Assigned task: Every line of the records that holds the word "tile" should be copied.

(Excerpted records begins)

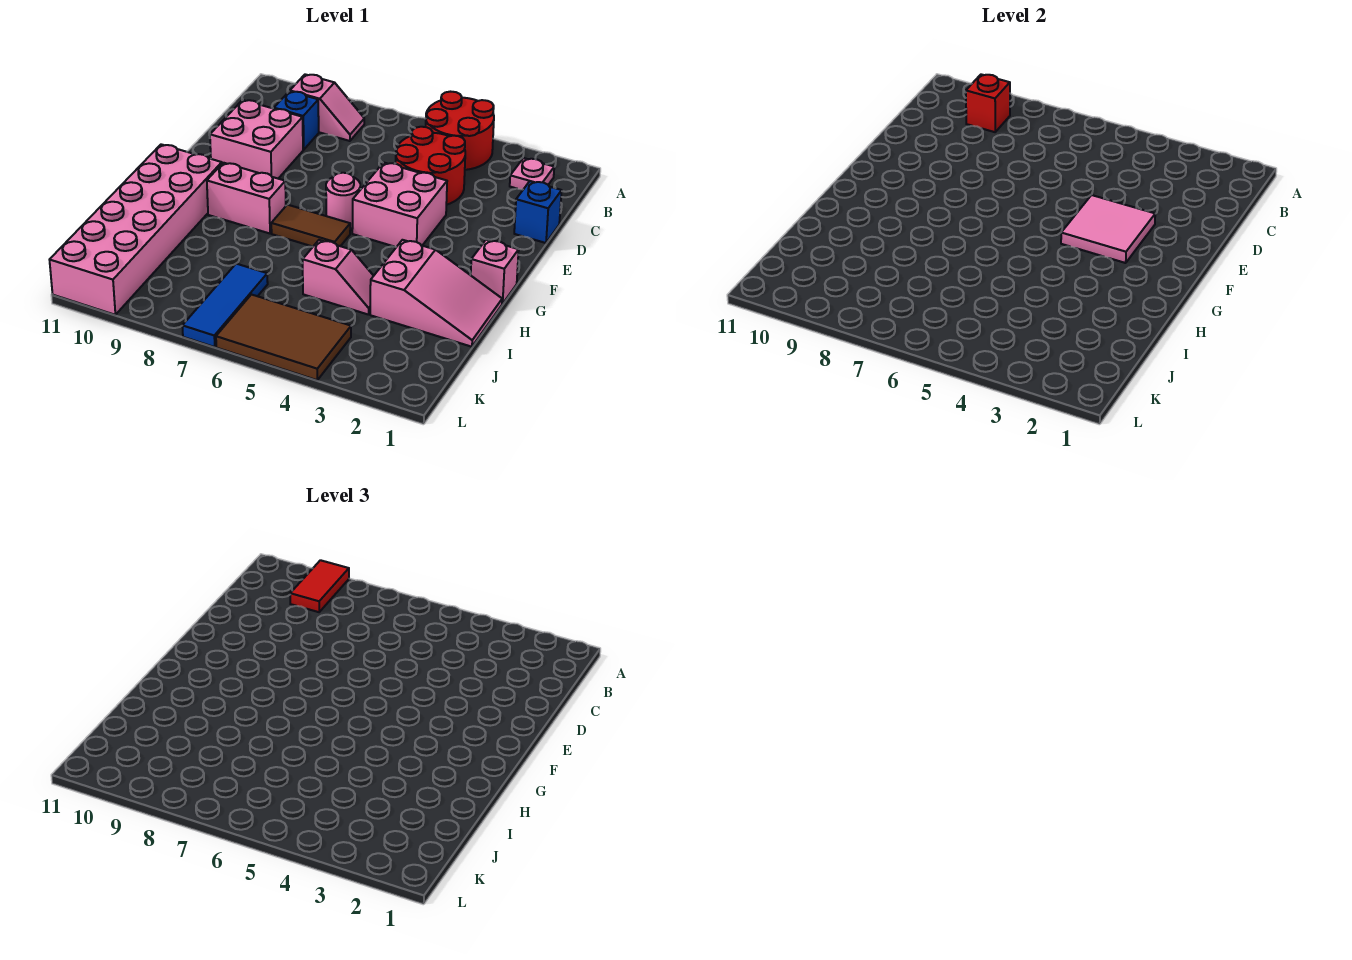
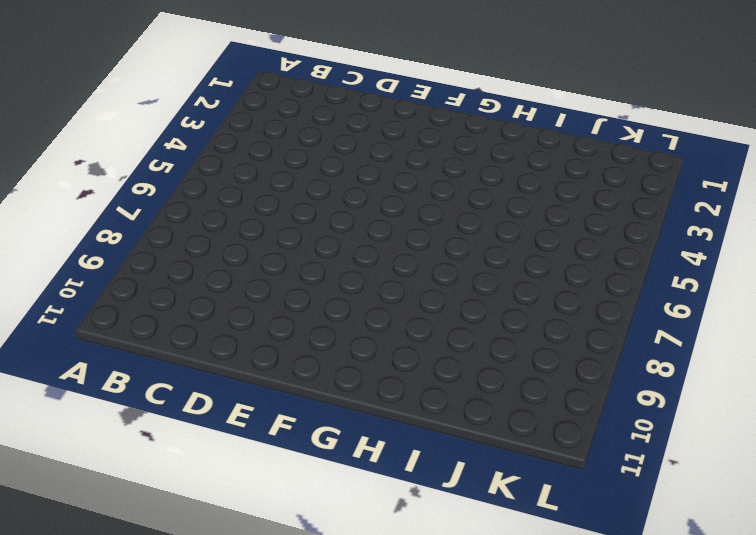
none -> red round brick A4:B5 level 1
none -> pink plate B2 level 1
none -> pink slope B8:B9 level 1 top 9

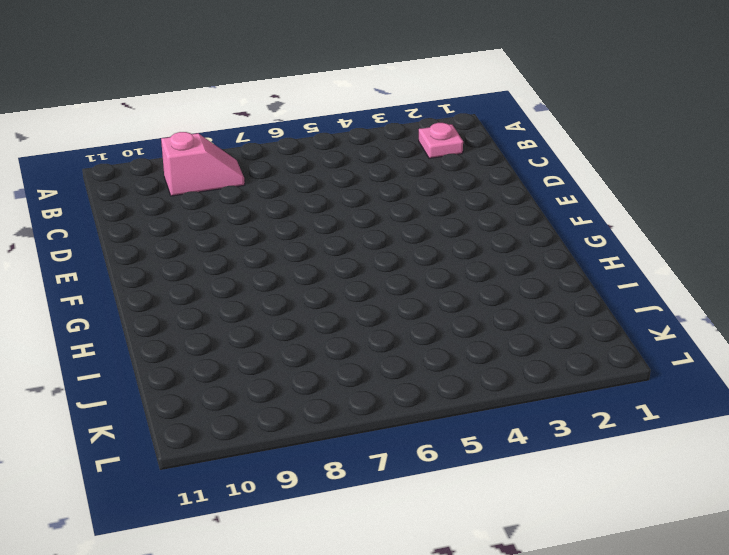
none -> red round brick A4:B5 level 1
none -> red round brick C4:D5 level 1
none -> blue brick C9 level 1

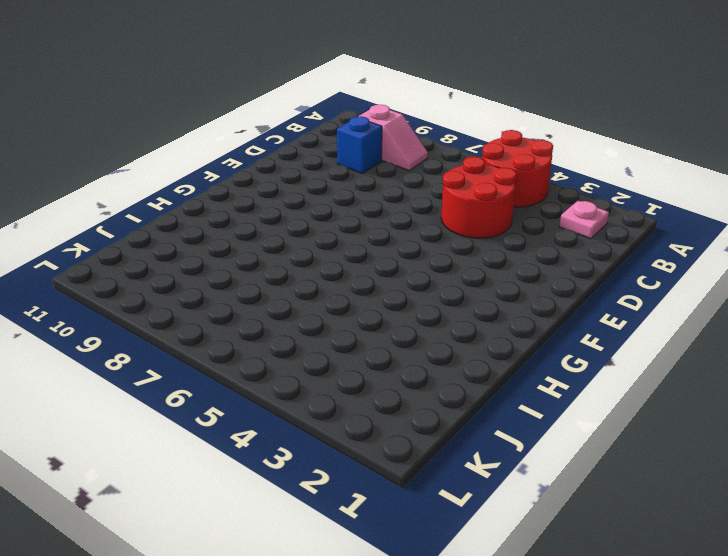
none -> blue brick D1 level 1
none -> pink brick D9:E10 level 1
none -> pink brick E4:F5 level 1

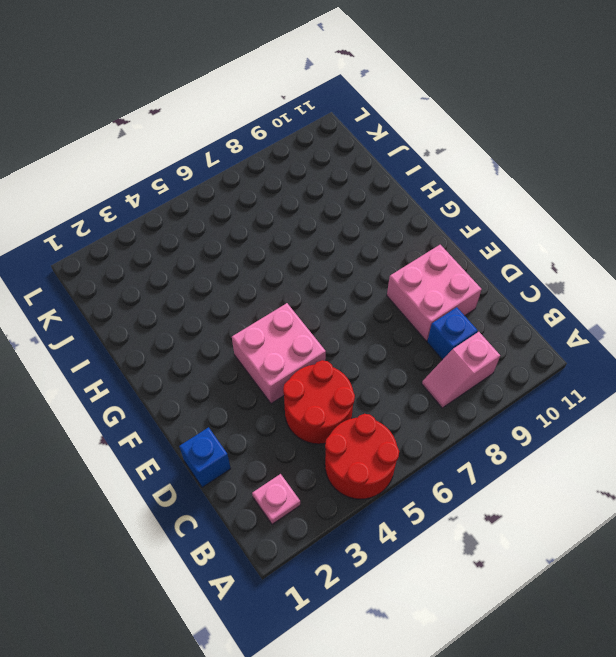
none -> pink round brick F6 level 1
none -> pink brick G1 level 1
none -> brown tile G6:G7 level 1

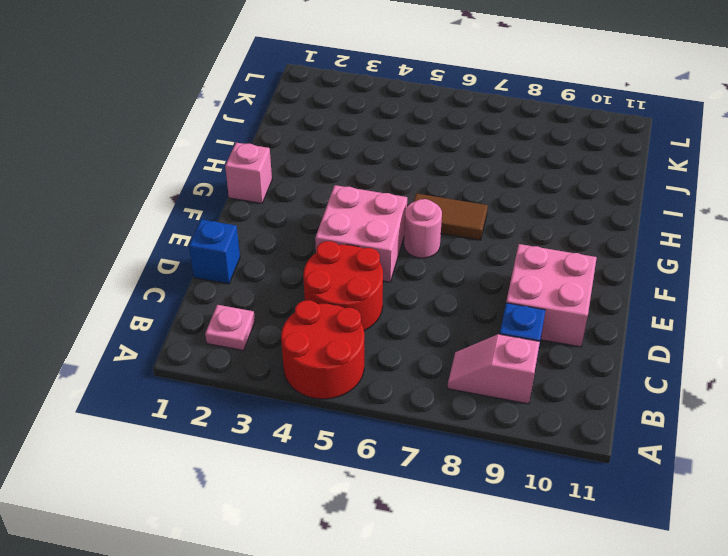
none -> pink brick G8:G9 level 1
none -> pink brick G10:L11 level 1
none -> pink slope H1:I3 level 1 top 3

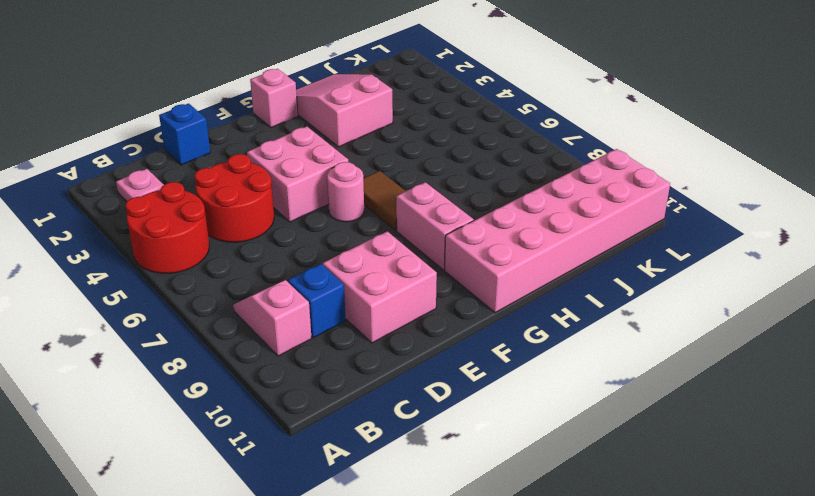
none -> pink slope I4:I5 level 1 top 5
none -> blue tile J7:L7 level 1
none -> brown tile K4:L6 level 1

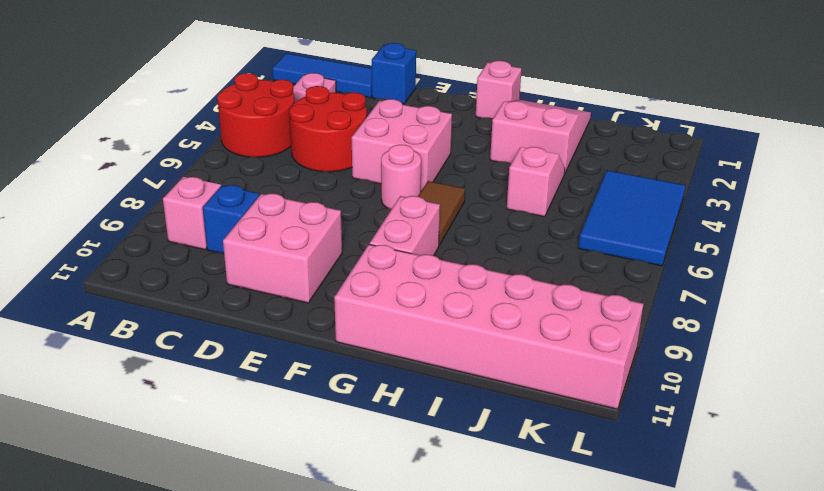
blue tile A1:C1 level 1 -> blue tile J7:L7 level 1
blue tile K4:L6 level 1 -> brown tile K4:L6 level 1
none -> red brick B9 level 2
none -> pink tile E3:F4 level 2
none -> red tile A9:B9 level 3

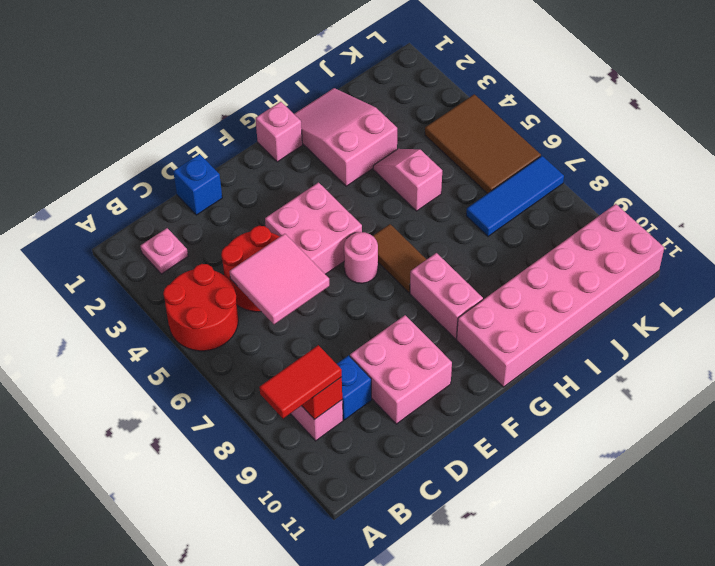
pink tile C5:D6 level 2 -> pink tile E3:F4 level 2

(Excerpted records ends)

Output:
none -> brown tile G6:G7 level 1
none -> blue tile J7:L7 level 1
none -> brown tile K4:L6 level 1
blue tile A1:C1 level 1 -> blue tile J7:L7 level 1
blue tile K4:L6 level 1 -> brown tile K4:L6 level 1
none -> pink tile E3:F4 level 2
none -> red tile A9:B9 level 3
pink tile C5:D6 level 2 -> pink tile E3:F4 level 2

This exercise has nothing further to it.